| Stored data |
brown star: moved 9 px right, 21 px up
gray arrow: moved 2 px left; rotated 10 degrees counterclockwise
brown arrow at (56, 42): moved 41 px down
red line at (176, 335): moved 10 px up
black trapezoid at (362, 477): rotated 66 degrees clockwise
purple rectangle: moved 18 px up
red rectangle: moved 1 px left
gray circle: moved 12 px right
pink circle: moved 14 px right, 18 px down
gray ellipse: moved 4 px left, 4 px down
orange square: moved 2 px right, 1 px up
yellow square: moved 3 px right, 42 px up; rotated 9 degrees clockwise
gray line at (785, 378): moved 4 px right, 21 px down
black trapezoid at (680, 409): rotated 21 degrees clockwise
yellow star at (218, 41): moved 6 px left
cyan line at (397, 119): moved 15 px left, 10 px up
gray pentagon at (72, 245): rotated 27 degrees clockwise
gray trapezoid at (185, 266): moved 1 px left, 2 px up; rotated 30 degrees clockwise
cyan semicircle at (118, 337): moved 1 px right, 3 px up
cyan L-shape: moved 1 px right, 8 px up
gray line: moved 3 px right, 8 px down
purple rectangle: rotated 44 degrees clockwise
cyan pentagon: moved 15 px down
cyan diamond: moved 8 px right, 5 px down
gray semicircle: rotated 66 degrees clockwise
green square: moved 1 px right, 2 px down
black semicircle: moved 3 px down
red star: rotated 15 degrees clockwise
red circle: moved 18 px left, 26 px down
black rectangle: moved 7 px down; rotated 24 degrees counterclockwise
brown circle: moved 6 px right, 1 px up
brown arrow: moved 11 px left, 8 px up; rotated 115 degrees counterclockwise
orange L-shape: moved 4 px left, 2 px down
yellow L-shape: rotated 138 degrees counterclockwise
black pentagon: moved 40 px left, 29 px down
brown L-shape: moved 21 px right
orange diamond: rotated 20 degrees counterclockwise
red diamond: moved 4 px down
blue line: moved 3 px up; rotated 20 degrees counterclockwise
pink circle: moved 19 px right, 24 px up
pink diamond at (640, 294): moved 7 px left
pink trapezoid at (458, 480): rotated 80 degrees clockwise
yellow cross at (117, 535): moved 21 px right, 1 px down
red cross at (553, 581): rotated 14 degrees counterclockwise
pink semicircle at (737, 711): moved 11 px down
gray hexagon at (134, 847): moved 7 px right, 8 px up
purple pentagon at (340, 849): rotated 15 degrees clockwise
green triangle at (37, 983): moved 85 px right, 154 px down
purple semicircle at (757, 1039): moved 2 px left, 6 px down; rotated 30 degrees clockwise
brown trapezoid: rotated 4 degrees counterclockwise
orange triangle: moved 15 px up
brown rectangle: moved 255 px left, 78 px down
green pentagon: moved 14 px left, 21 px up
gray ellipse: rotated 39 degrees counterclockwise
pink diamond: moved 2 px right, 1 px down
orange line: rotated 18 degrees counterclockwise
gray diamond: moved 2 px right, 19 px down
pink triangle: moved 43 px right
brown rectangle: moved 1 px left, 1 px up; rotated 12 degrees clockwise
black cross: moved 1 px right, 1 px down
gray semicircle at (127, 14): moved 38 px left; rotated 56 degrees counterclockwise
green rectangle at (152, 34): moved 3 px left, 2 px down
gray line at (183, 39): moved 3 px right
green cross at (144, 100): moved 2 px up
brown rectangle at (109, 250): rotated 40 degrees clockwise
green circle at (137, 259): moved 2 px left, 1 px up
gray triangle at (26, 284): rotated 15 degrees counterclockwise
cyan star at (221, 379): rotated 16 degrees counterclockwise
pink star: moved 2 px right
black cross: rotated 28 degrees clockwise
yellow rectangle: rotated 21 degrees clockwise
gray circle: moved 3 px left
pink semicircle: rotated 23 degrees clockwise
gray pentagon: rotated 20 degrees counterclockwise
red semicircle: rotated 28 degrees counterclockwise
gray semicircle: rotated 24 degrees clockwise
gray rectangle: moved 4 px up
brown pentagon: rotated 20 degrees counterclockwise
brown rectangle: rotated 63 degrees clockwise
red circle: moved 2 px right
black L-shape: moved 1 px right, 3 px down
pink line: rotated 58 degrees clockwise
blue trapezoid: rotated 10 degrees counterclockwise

| Activity |
Please return all lines in the material above that include the word "square".

| Exercise result |
orange square: moved 2 px right, 1 px up
yellow square: moved 3 px right, 42 px up; rotated 9 degrees clockwise
green square: moved 1 px right, 2 px down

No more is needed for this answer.